» Data extract:
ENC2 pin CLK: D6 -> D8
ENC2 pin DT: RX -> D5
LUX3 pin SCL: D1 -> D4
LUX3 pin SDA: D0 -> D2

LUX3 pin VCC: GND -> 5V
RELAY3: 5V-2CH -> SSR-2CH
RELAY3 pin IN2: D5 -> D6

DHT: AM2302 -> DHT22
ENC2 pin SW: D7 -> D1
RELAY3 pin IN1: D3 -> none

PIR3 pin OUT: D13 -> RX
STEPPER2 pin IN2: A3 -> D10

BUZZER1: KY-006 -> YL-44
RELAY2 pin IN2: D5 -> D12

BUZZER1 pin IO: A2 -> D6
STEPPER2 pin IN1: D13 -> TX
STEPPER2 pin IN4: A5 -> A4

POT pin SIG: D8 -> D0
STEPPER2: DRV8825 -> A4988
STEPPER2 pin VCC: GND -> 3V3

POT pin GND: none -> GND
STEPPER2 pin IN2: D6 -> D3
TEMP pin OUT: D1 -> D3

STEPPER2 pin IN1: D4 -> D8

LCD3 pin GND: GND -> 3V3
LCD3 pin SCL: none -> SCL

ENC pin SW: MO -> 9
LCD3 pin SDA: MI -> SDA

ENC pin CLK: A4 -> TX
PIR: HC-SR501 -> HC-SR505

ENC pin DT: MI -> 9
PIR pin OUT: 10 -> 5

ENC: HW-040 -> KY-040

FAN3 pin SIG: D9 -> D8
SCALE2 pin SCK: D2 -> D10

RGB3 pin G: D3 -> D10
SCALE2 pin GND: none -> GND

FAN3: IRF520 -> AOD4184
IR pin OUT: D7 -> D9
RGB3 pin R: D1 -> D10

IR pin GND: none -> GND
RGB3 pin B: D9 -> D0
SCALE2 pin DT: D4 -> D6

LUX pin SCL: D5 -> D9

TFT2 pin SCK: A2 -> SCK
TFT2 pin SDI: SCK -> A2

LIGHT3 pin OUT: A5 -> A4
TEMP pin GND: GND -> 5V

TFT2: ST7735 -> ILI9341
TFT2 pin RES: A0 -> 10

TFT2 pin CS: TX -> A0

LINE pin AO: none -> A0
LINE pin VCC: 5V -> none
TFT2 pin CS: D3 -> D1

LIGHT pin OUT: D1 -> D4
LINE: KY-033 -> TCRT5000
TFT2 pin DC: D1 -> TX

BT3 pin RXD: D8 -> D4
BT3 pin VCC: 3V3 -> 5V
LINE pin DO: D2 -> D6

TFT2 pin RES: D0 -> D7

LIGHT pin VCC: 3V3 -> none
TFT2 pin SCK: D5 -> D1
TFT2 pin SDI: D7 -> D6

» Your objective: Using the records above, find and show each line with the string "none".

» Response area:
RELAY3 pin IN1: D3 -> none
POT pin GND: none -> GND
LCD3 pin SCL: none -> SCL
SCALE2 pin GND: none -> GND
IR pin GND: none -> GND
LINE pin AO: none -> A0
LINE pin VCC: 5V -> none
LIGHT pin VCC: 3V3 -> none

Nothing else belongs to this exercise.